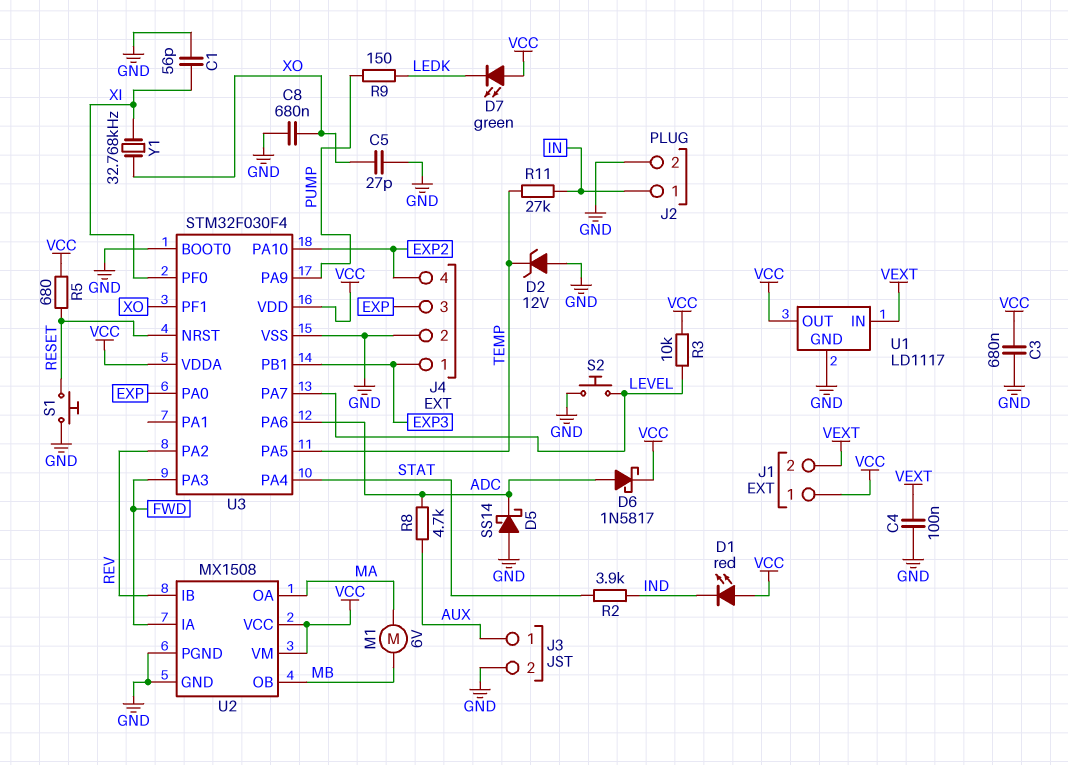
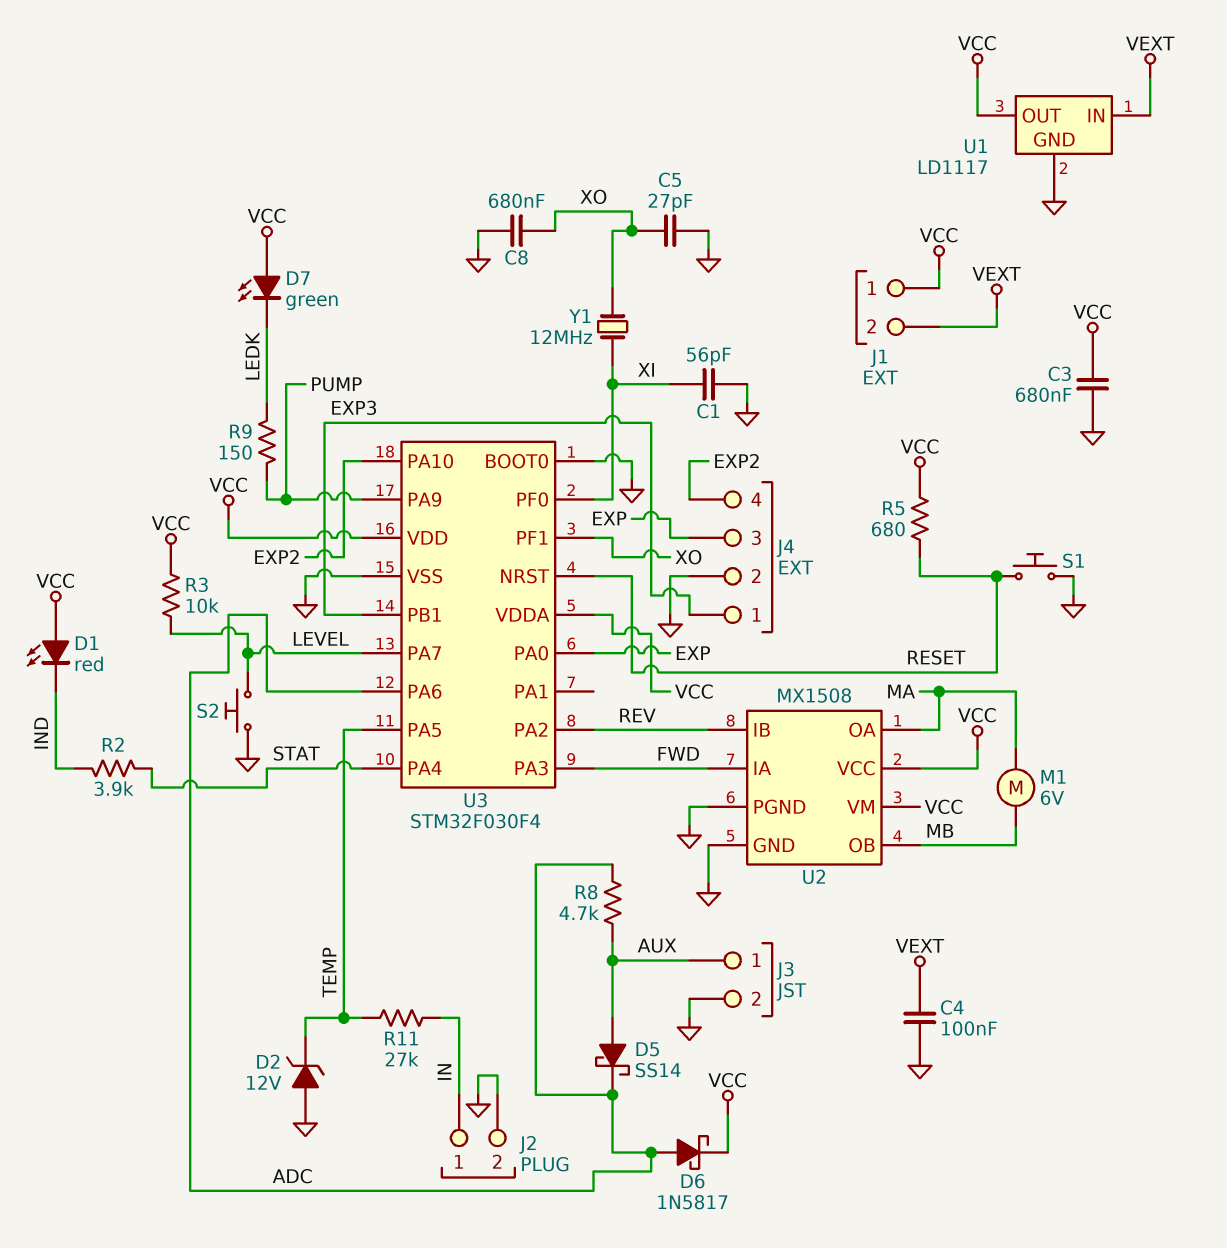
D5: schottky SS14 (A GND, K ADC) -> schottky SS14 (A AUX, K ADC)
Y1: 32.768kHz (XI, XO) -> 12MHz (XI, XO)

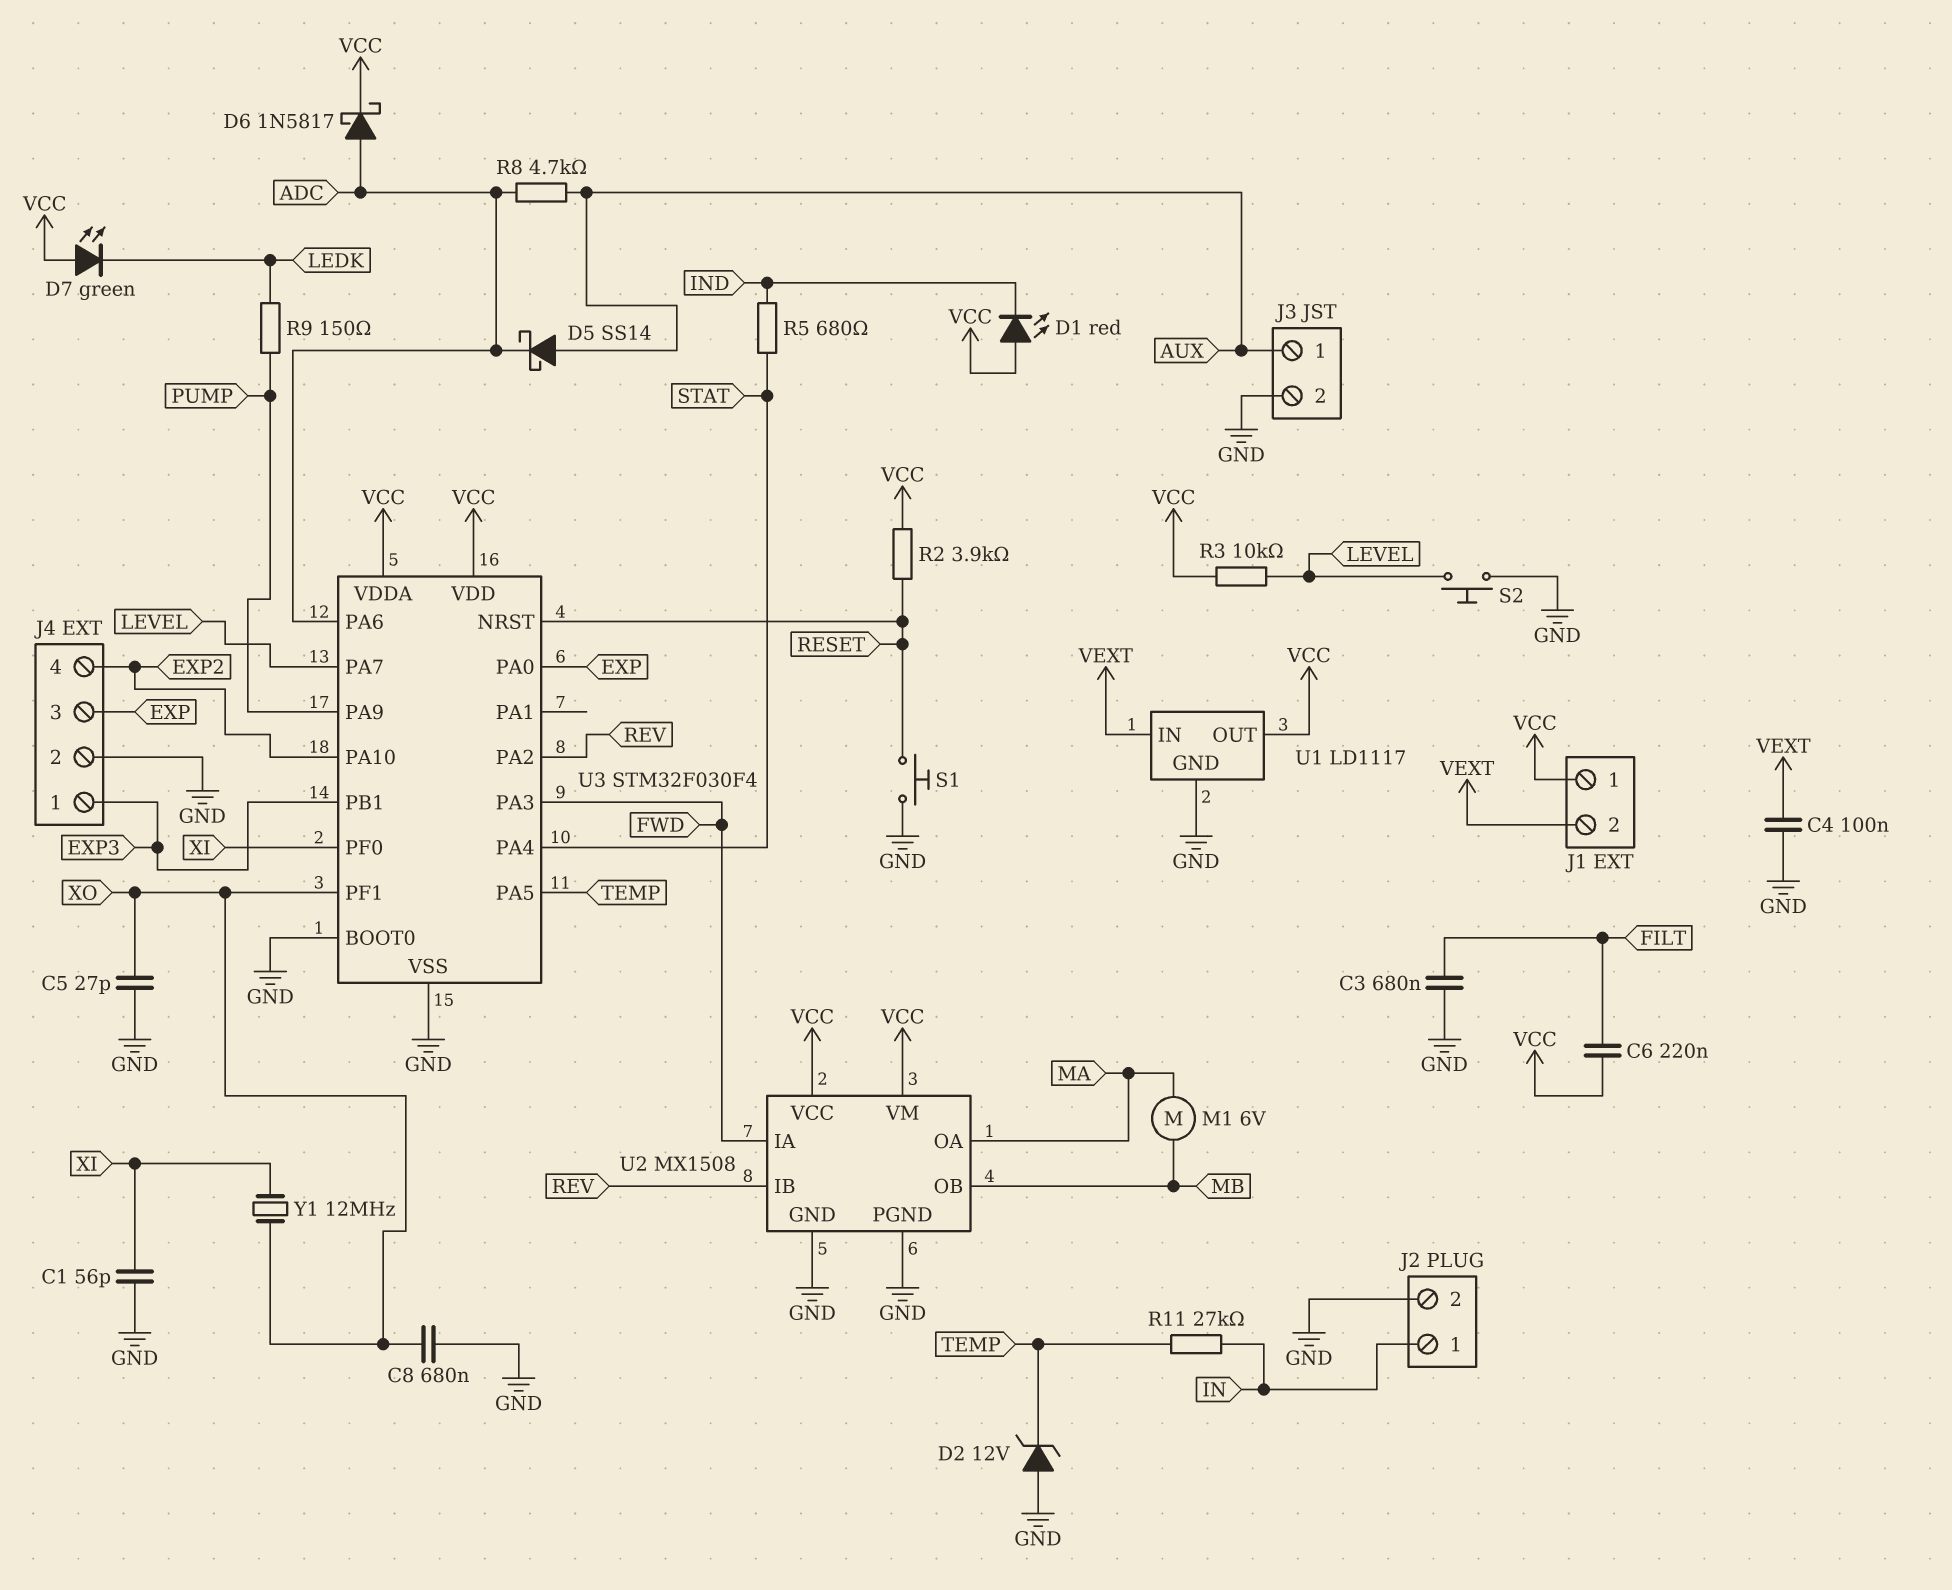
C3: 680nF (GND, VCC) -> 680nF (FILT, GND)
C6: none -> 220nF (FILT, VCC)
R2: 3.9k (IND, STAT) -> 3.9k (RESET, VCC)
R5: 680 (RESET, VCC) -> 680 (IND, STAT)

● **Work task**:
Return, without any change, the lines from the one holding "R2: 3.9k (IND, STAT) -> 3.9k (RESET, VCC)" through the end of the listing, and only those.

● **The completed task**:
R2: 3.9k (IND, STAT) -> 3.9k (RESET, VCC)
R5: 680 (RESET, VCC) -> 680 (IND, STAT)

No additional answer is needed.